- **Work to complete**: Pick each line that has "cone" out of the records.

Entries taken from a collection:
╭──

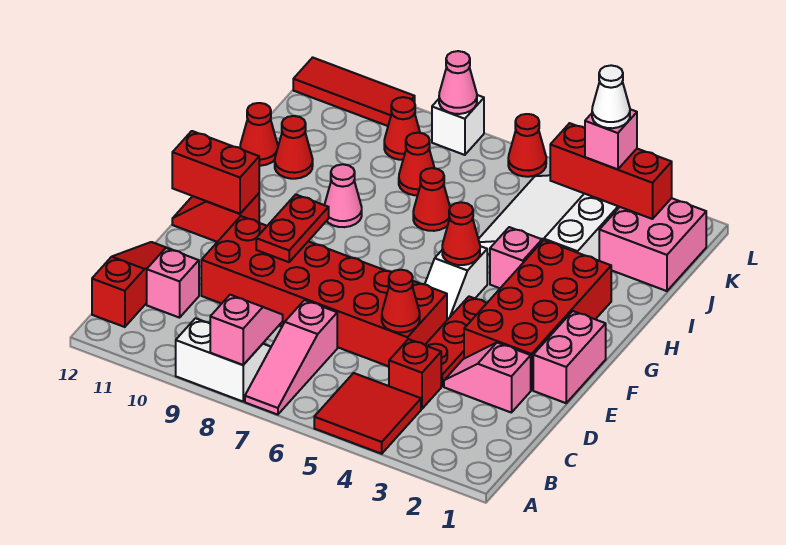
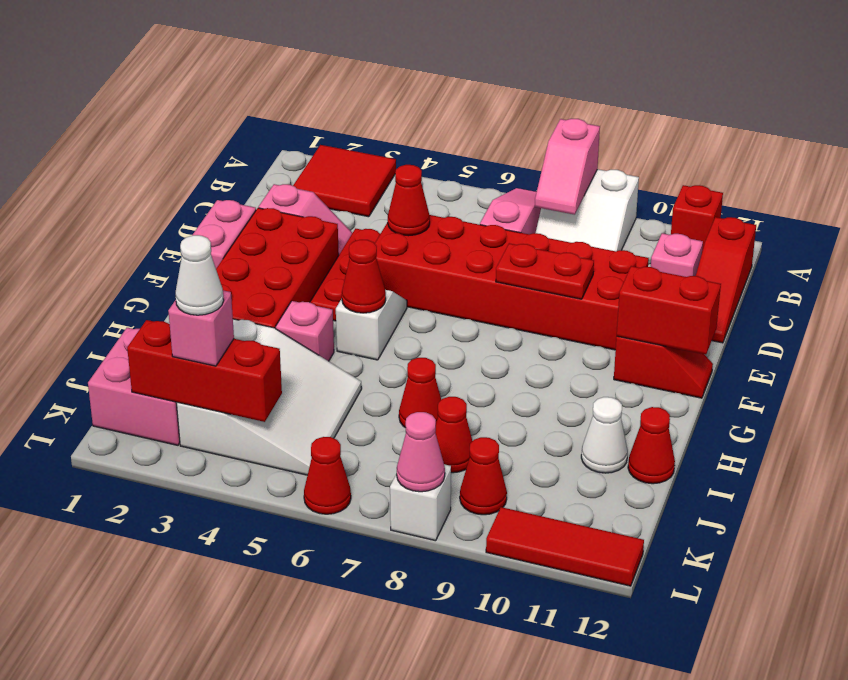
red tile A4:B5 level 1 -> red tile A2:B3 level 1
red brick C4 level 1 -> red brick A11 level 1
red plate E9:F9 level 2 -> red plate E8:E9 level 2
pink cone H9 level 1 -> none
red cone I11 level 1 -> white cone I11 level 1

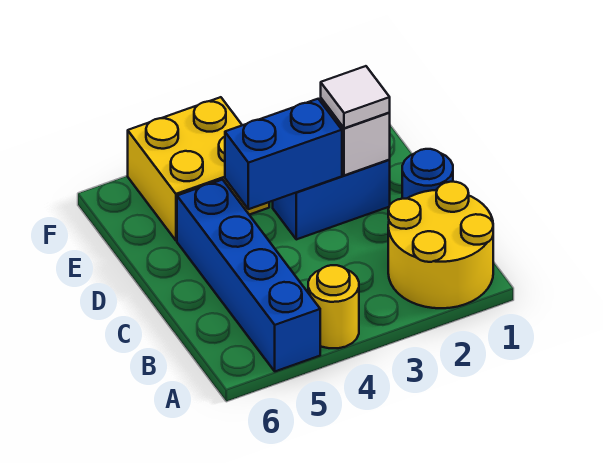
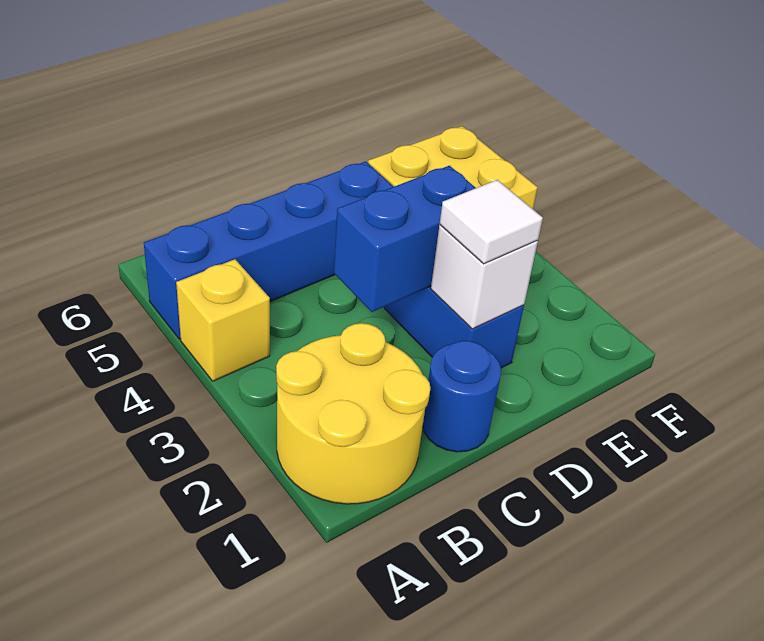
yellow round brick A4 level 1 -> yellow brick A4 level 1
blue brick D3:D4 level 2 -> blue brick C3:D3 level 2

╰──

- **Answer for the task**:
pink cone H9 level 1 -> none
red cone I11 level 1 -> white cone I11 level 1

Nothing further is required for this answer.